## The task:
Write every entry out again, exactly as given.

[Records from a data collection]
===
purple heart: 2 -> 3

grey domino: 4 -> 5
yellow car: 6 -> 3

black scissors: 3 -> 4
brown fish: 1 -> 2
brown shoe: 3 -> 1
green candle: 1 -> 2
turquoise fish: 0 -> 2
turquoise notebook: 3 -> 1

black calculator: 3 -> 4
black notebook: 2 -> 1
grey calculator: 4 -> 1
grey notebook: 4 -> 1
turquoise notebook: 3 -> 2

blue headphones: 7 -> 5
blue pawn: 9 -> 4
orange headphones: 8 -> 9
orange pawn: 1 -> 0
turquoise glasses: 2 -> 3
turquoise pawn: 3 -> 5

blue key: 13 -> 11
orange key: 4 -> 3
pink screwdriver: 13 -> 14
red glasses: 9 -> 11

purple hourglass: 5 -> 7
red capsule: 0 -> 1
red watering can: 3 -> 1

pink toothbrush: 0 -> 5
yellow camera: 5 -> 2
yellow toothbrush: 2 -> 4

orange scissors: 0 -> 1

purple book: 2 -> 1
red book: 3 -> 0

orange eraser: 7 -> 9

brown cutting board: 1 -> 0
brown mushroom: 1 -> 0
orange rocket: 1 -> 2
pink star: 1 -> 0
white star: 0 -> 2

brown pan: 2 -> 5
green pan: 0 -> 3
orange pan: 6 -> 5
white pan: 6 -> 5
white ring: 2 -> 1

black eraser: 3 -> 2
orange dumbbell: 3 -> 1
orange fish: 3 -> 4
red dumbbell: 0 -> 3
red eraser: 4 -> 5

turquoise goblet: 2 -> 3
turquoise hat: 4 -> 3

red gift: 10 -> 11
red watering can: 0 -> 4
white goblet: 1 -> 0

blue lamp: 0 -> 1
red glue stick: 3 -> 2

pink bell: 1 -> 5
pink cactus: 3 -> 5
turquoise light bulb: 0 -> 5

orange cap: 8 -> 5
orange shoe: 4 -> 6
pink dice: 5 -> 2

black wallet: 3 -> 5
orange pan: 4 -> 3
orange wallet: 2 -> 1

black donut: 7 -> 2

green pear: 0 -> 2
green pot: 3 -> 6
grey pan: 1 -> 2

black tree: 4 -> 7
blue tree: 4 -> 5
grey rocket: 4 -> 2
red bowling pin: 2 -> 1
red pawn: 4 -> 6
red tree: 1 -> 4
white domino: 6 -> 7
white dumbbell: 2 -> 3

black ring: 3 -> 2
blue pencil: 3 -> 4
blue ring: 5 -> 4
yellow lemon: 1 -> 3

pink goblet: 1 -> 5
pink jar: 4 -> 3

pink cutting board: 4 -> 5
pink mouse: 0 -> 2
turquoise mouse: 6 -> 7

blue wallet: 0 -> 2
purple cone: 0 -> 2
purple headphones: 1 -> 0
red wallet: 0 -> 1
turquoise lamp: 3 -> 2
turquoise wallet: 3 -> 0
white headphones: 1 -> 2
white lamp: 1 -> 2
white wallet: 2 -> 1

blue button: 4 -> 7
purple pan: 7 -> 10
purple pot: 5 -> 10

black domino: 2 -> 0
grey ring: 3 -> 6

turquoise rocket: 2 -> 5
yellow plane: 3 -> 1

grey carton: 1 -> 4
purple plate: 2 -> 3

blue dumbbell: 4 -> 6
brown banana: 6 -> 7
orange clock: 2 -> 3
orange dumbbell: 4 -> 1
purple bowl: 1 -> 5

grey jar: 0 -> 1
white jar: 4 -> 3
===
## Reply:
purple heart: 2 -> 3

grey domino: 4 -> 5
yellow car: 6 -> 3

black scissors: 3 -> 4
brown fish: 1 -> 2
brown shoe: 3 -> 1
green candle: 1 -> 2
turquoise fish: 0 -> 2
turquoise notebook: 3 -> 1

black calculator: 3 -> 4
black notebook: 2 -> 1
grey calculator: 4 -> 1
grey notebook: 4 -> 1
turquoise notebook: 3 -> 2

blue headphones: 7 -> 5
blue pawn: 9 -> 4
orange headphones: 8 -> 9
orange pawn: 1 -> 0
turquoise glasses: 2 -> 3
turquoise pawn: 3 -> 5

blue key: 13 -> 11
orange key: 4 -> 3
pink screwdriver: 13 -> 14
red glasses: 9 -> 11

purple hourglass: 5 -> 7
red capsule: 0 -> 1
red watering can: 3 -> 1

pink toothbrush: 0 -> 5
yellow camera: 5 -> 2
yellow toothbrush: 2 -> 4

orange scissors: 0 -> 1

purple book: 2 -> 1
red book: 3 -> 0

orange eraser: 7 -> 9

brown cutting board: 1 -> 0
brown mushroom: 1 -> 0
orange rocket: 1 -> 2
pink star: 1 -> 0
white star: 0 -> 2

brown pan: 2 -> 5
green pan: 0 -> 3
orange pan: 6 -> 5
white pan: 6 -> 5
white ring: 2 -> 1

black eraser: 3 -> 2
orange dumbbell: 3 -> 1
orange fish: 3 -> 4
red dumbbell: 0 -> 3
red eraser: 4 -> 5

turquoise goblet: 2 -> 3
turquoise hat: 4 -> 3

red gift: 10 -> 11
red watering can: 0 -> 4
white goblet: 1 -> 0

blue lamp: 0 -> 1
red glue stick: 3 -> 2

pink bell: 1 -> 5
pink cactus: 3 -> 5
turquoise light bulb: 0 -> 5

orange cap: 8 -> 5
orange shoe: 4 -> 6
pink dice: 5 -> 2

black wallet: 3 -> 5
orange pan: 4 -> 3
orange wallet: 2 -> 1

black donut: 7 -> 2

green pear: 0 -> 2
green pot: 3 -> 6
grey pan: 1 -> 2

black tree: 4 -> 7
blue tree: 4 -> 5
grey rocket: 4 -> 2
red bowling pin: 2 -> 1
red pawn: 4 -> 6
red tree: 1 -> 4
white domino: 6 -> 7
white dumbbell: 2 -> 3

black ring: 3 -> 2
blue pencil: 3 -> 4
blue ring: 5 -> 4
yellow lemon: 1 -> 3

pink goblet: 1 -> 5
pink jar: 4 -> 3

pink cutting board: 4 -> 5
pink mouse: 0 -> 2
turquoise mouse: 6 -> 7

blue wallet: 0 -> 2
purple cone: 0 -> 2
purple headphones: 1 -> 0
red wallet: 0 -> 1
turquoise lamp: 3 -> 2
turquoise wallet: 3 -> 0
white headphones: 1 -> 2
white lamp: 1 -> 2
white wallet: 2 -> 1

blue button: 4 -> 7
purple pan: 7 -> 10
purple pot: 5 -> 10

black domino: 2 -> 0
grey ring: 3 -> 6

turquoise rocket: 2 -> 5
yellow plane: 3 -> 1

grey carton: 1 -> 4
purple plate: 2 -> 3

blue dumbbell: 4 -> 6
brown banana: 6 -> 7
orange clock: 2 -> 3
orange dumbbell: 4 -> 1
purple bowl: 1 -> 5

grey jar: 0 -> 1
white jar: 4 -> 3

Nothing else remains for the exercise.